# [Exercise]
Set down every record below exactly as it appears, but without the pictures.

[Before-and-after scene images]
____________

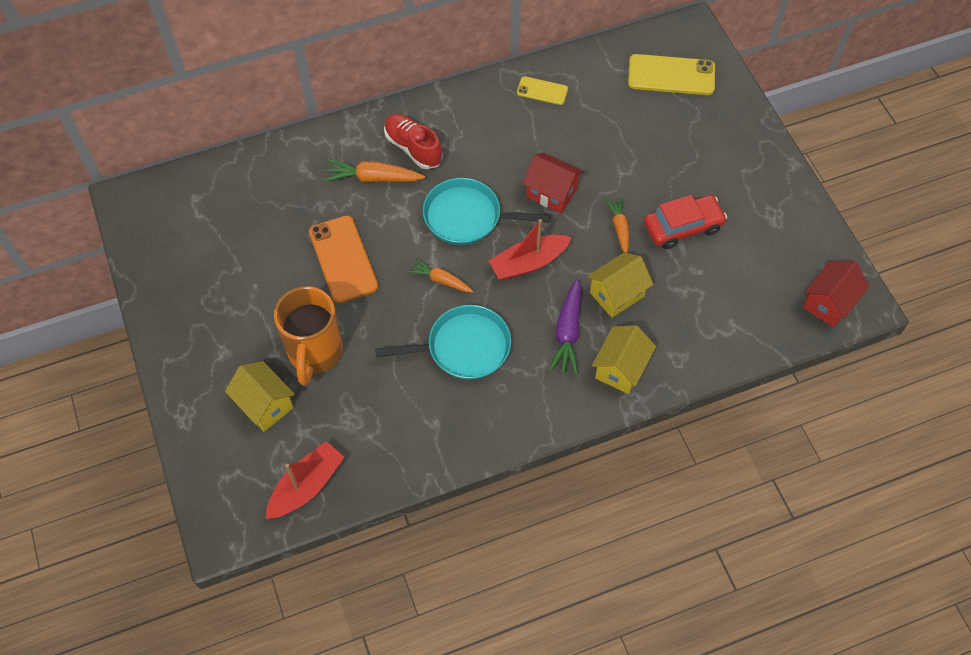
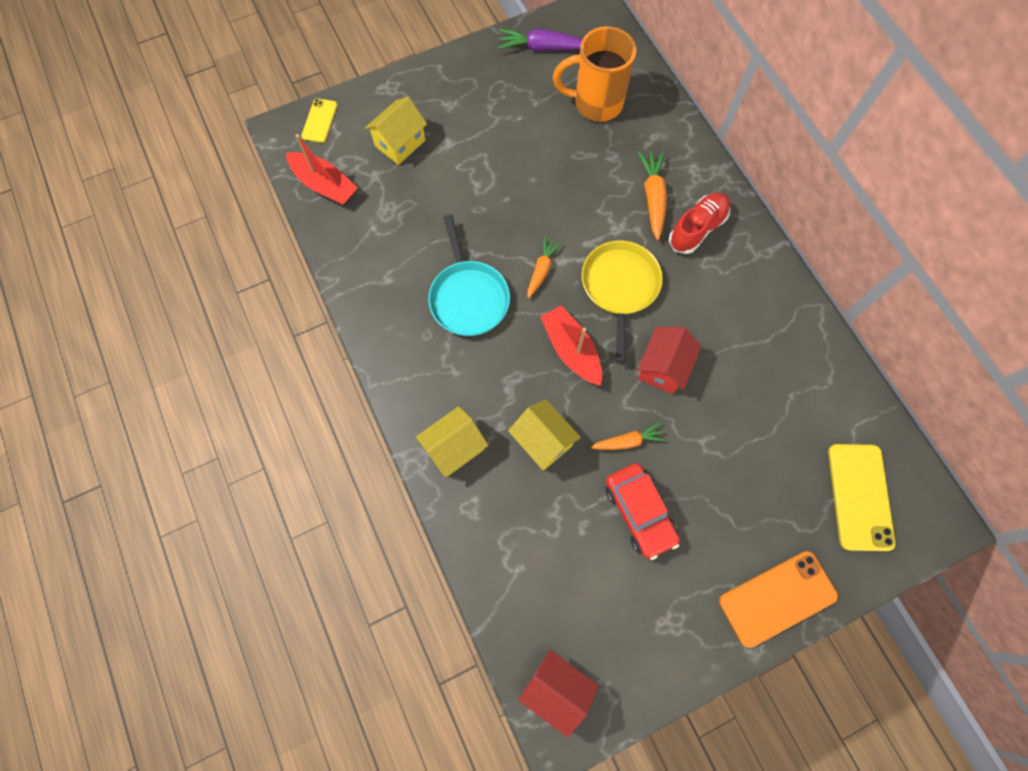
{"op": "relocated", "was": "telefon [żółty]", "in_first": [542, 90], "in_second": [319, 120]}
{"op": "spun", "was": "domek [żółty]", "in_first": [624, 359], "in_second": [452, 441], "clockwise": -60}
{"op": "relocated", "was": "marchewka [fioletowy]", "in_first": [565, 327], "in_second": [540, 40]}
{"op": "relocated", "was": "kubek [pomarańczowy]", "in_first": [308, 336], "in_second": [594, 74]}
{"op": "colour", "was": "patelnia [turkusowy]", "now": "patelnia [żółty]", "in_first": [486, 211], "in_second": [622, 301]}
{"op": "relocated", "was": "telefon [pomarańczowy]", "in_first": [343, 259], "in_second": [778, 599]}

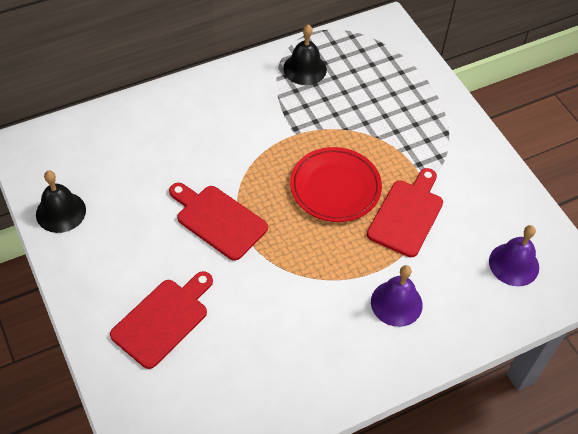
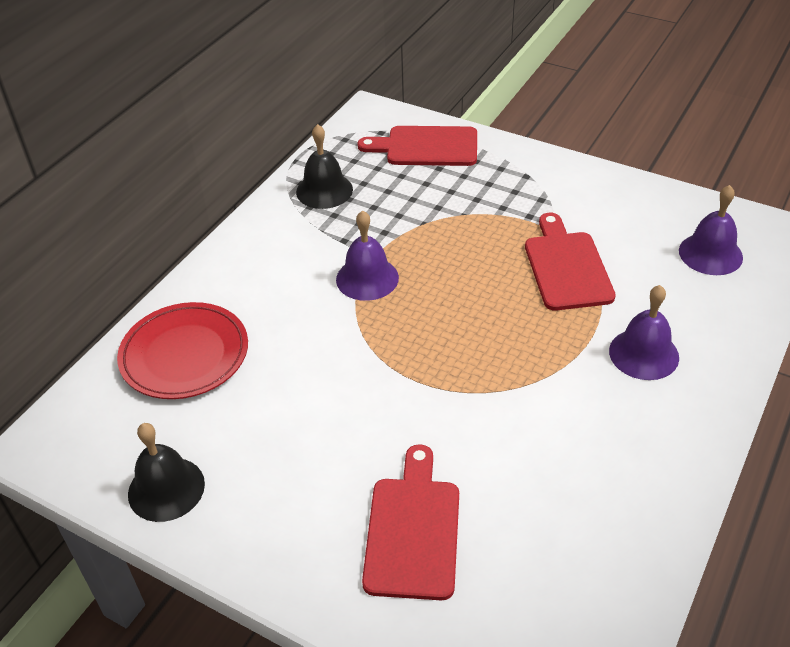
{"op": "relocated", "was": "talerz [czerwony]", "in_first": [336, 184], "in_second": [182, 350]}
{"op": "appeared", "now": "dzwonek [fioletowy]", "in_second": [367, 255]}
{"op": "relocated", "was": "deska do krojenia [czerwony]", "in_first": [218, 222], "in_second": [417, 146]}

____________

# [Exercise result]
{"op": "relocated", "was": "telefon [żółty]", "in_first": [542, 90], "in_second": [319, 120]}
{"op": "spun", "was": "domek [żółty]", "in_first": [624, 359], "in_second": [452, 441], "clockwise": -60}
{"op": "relocated", "was": "marchewka [fioletowy]", "in_first": [565, 327], "in_second": [540, 40]}
{"op": "relocated", "was": "kubek [pomarańczowy]", "in_first": [308, 336], "in_second": [594, 74]}
{"op": "colour", "was": "patelnia [turkusowy]", "now": "patelnia [żółty]", "in_first": [486, 211], "in_second": [622, 301]}
{"op": "relocated", "was": "telefon [pomarańczowy]", "in_first": [343, 259], "in_second": [778, 599]}

{"op": "relocated", "was": "talerz [czerwony]", "in_first": [336, 184], "in_second": [182, 350]}
{"op": "appeared", "now": "dzwonek [fioletowy]", "in_second": [367, 255]}
{"op": "relocated", "was": "deska do krojenia [czerwony]", "in_first": [218, 222], "in_second": [417, 146]}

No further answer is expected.